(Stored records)

+ + +

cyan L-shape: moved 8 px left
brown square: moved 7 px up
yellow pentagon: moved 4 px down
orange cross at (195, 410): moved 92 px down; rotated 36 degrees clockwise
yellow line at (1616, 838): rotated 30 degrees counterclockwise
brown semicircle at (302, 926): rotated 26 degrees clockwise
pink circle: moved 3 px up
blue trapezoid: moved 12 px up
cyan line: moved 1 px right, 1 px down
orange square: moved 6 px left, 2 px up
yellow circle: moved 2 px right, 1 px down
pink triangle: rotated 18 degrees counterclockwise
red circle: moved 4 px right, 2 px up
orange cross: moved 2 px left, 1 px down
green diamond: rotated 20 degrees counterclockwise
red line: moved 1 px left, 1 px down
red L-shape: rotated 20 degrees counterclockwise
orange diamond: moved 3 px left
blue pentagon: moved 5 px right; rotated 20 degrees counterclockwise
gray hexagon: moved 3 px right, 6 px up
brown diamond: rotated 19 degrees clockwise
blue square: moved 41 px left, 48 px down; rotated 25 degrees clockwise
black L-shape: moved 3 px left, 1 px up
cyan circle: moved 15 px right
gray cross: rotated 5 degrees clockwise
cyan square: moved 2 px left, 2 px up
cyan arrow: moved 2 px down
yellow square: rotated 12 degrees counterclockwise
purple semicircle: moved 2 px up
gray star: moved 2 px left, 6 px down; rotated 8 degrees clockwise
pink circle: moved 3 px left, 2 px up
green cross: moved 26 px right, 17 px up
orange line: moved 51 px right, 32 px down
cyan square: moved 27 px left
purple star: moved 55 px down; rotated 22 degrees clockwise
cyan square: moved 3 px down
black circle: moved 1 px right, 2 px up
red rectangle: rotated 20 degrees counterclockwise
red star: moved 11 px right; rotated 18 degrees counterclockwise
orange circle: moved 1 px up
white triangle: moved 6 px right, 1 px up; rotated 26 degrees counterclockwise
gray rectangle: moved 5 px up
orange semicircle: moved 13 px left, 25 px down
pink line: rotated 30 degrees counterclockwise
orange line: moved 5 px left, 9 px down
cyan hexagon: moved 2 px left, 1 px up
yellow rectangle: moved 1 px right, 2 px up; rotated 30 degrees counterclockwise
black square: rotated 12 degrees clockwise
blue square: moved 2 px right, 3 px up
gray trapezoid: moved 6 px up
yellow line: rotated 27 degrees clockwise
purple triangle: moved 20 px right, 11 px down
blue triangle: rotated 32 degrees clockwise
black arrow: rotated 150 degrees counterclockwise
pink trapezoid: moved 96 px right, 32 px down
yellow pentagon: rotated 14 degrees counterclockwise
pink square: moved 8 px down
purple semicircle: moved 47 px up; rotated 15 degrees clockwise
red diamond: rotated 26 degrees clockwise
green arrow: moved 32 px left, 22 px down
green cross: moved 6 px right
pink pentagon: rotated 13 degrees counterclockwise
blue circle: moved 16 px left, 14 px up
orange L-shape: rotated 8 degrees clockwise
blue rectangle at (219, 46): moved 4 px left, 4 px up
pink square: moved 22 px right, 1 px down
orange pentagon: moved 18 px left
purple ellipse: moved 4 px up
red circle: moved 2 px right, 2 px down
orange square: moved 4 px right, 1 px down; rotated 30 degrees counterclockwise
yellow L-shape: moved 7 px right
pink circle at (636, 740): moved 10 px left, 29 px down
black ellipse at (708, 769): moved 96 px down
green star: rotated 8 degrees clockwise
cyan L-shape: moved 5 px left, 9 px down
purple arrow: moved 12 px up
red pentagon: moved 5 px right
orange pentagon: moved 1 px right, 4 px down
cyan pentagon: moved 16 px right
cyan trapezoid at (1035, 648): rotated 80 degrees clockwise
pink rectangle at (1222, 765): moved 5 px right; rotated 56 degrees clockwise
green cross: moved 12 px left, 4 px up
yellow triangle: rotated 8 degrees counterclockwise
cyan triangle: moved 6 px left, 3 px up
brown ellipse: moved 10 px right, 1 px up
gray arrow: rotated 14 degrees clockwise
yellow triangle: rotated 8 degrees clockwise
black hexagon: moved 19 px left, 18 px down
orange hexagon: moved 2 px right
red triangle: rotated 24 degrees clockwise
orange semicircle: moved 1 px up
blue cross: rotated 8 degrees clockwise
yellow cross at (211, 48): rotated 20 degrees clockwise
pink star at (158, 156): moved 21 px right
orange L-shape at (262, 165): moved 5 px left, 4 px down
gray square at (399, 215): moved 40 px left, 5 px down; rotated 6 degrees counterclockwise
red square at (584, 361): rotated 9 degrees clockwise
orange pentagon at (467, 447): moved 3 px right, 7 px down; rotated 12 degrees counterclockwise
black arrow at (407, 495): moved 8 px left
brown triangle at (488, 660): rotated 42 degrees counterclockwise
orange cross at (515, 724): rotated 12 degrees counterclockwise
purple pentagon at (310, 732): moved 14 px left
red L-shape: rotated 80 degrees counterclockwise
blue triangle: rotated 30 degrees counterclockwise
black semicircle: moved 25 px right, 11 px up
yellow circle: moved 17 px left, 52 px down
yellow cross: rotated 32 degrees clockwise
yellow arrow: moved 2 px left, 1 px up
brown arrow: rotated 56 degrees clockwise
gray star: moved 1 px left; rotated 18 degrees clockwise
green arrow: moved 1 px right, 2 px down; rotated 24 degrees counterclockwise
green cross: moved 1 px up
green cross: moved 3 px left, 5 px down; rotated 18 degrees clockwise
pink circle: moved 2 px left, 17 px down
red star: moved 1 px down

+ + +

Repeat every entry above word for word, keeping each one unchanged and in the same order.

#### [Problem solution]
cyan L-shape: moved 8 px left
brown square: moved 7 px up
yellow pentagon: moved 4 px down
orange cross at (195, 410): moved 92 px down; rotated 36 degrees clockwise
yellow line at (1616, 838): rotated 30 degrees counterclockwise
brown semicircle at (302, 926): rotated 26 degrees clockwise
pink circle: moved 3 px up
blue trapezoid: moved 12 px up
cyan line: moved 1 px right, 1 px down
orange square: moved 6 px left, 2 px up
yellow circle: moved 2 px right, 1 px down
pink triangle: rotated 18 degrees counterclockwise
red circle: moved 4 px right, 2 px up
orange cross: moved 2 px left, 1 px down
green diamond: rotated 20 degrees counterclockwise
red line: moved 1 px left, 1 px down
red L-shape: rotated 20 degrees counterclockwise
orange diamond: moved 3 px left
blue pentagon: moved 5 px right; rotated 20 degrees counterclockwise
gray hexagon: moved 3 px right, 6 px up
brown diamond: rotated 19 degrees clockwise
blue square: moved 41 px left, 48 px down; rotated 25 degrees clockwise
black L-shape: moved 3 px left, 1 px up
cyan circle: moved 15 px right
gray cross: rotated 5 degrees clockwise
cyan square: moved 2 px left, 2 px up
cyan arrow: moved 2 px down
yellow square: rotated 12 degrees counterclockwise
purple semicircle: moved 2 px up
gray star: moved 2 px left, 6 px down; rotated 8 degrees clockwise
pink circle: moved 3 px left, 2 px up
green cross: moved 26 px right, 17 px up
orange line: moved 51 px right, 32 px down
cyan square: moved 27 px left
purple star: moved 55 px down; rotated 22 degrees clockwise
cyan square: moved 3 px down
black circle: moved 1 px right, 2 px up
red rectangle: rotated 20 degrees counterclockwise
red star: moved 11 px right; rotated 18 degrees counterclockwise
orange circle: moved 1 px up
white triangle: moved 6 px right, 1 px up; rotated 26 degrees counterclockwise
gray rectangle: moved 5 px up
orange semicircle: moved 13 px left, 25 px down
pink line: rotated 30 degrees counterclockwise
orange line: moved 5 px left, 9 px down
cyan hexagon: moved 2 px left, 1 px up
yellow rectangle: moved 1 px right, 2 px up; rotated 30 degrees counterclockwise
black square: rotated 12 degrees clockwise
blue square: moved 2 px right, 3 px up
gray trapezoid: moved 6 px up
yellow line: rotated 27 degrees clockwise
purple triangle: moved 20 px right, 11 px down
blue triangle: rotated 32 degrees clockwise
black arrow: rotated 150 degrees counterclockwise
pink trapezoid: moved 96 px right, 32 px down
yellow pentagon: rotated 14 degrees counterclockwise
pink square: moved 8 px down
purple semicircle: moved 47 px up; rotated 15 degrees clockwise
red diamond: rotated 26 degrees clockwise
green arrow: moved 32 px left, 22 px down
green cross: moved 6 px right
pink pentagon: rotated 13 degrees counterclockwise
blue circle: moved 16 px left, 14 px up
orange L-shape: rotated 8 degrees clockwise
blue rectangle at (219, 46): moved 4 px left, 4 px up
pink square: moved 22 px right, 1 px down
orange pentagon: moved 18 px left
purple ellipse: moved 4 px up
red circle: moved 2 px right, 2 px down
orange square: moved 4 px right, 1 px down; rotated 30 degrees counterclockwise
yellow L-shape: moved 7 px right
pink circle at (636, 740): moved 10 px left, 29 px down
black ellipse at (708, 769): moved 96 px down
green star: rotated 8 degrees clockwise
cyan L-shape: moved 5 px left, 9 px down
purple arrow: moved 12 px up
red pentagon: moved 5 px right
orange pentagon: moved 1 px right, 4 px down
cyan pentagon: moved 16 px right
cyan trapezoid at (1035, 648): rotated 80 degrees clockwise
pink rectangle at (1222, 765): moved 5 px right; rotated 56 degrees clockwise
green cross: moved 12 px left, 4 px up
yellow triangle: rotated 8 degrees counterclockwise
cyan triangle: moved 6 px left, 3 px up
brown ellipse: moved 10 px right, 1 px up
gray arrow: rotated 14 degrees clockwise
yellow triangle: rotated 8 degrees clockwise
black hexagon: moved 19 px left, 18 px down
orange hexagon: moved 2 px right
red triangle: rotated 24 degrees clockwise
orange semicircle: moved 1 px up
blue cross: rotated 8 degrees clockwise
yellow cross at (211, 48): rotated 20 degrees clockwise
pink star at (158, 156): moved 21 px right
orange L-shape at (262, 165): moved 5 px left, 4 px down
gray square at (399, 215): moved 40 px left, 5 px down; rotated 6 degrees counterclockwise
red square at (584, 361): rotated 9 degrees clockwise
orange pentagon at (467, 447): moved 3 px right, 7 px down; rotated 12 degrees counterclockwise
black arrow at (407, 495): moved 8 px left
brown triangle at (488, 660): rotated 42 degrees counterclockwise
orange cross at (515, 724): rotated 12 degrees counterclockwise
purple pentagon at (310, 732): moved 14 px left
red L-shape: rotated 80 degrees counterclockwise
blue triangle: rotated 30 degrees counterclockwise
black semicircle: moved 25 px right, 11 px up
yellow circle: moved 17 px left, 52 px down
yellow cross: rotated 32 degrees clockwise
yellow arrow: moved 2 px left, 1 px up
brown arrow: rotated 56 degrees clockwise
gray star: moved 1 px left; rotated 18 degrees clockwise
green arrow: moved 1 px right, 2 px down; rotated 24 degrees counterclockwise
green cross: moved 1 px up
green cross: moved 3 px left, 5 px down; rotated 18 degrees clockwise
pink circle: moved 2 px left, 17 px down
red star: moved 1 px down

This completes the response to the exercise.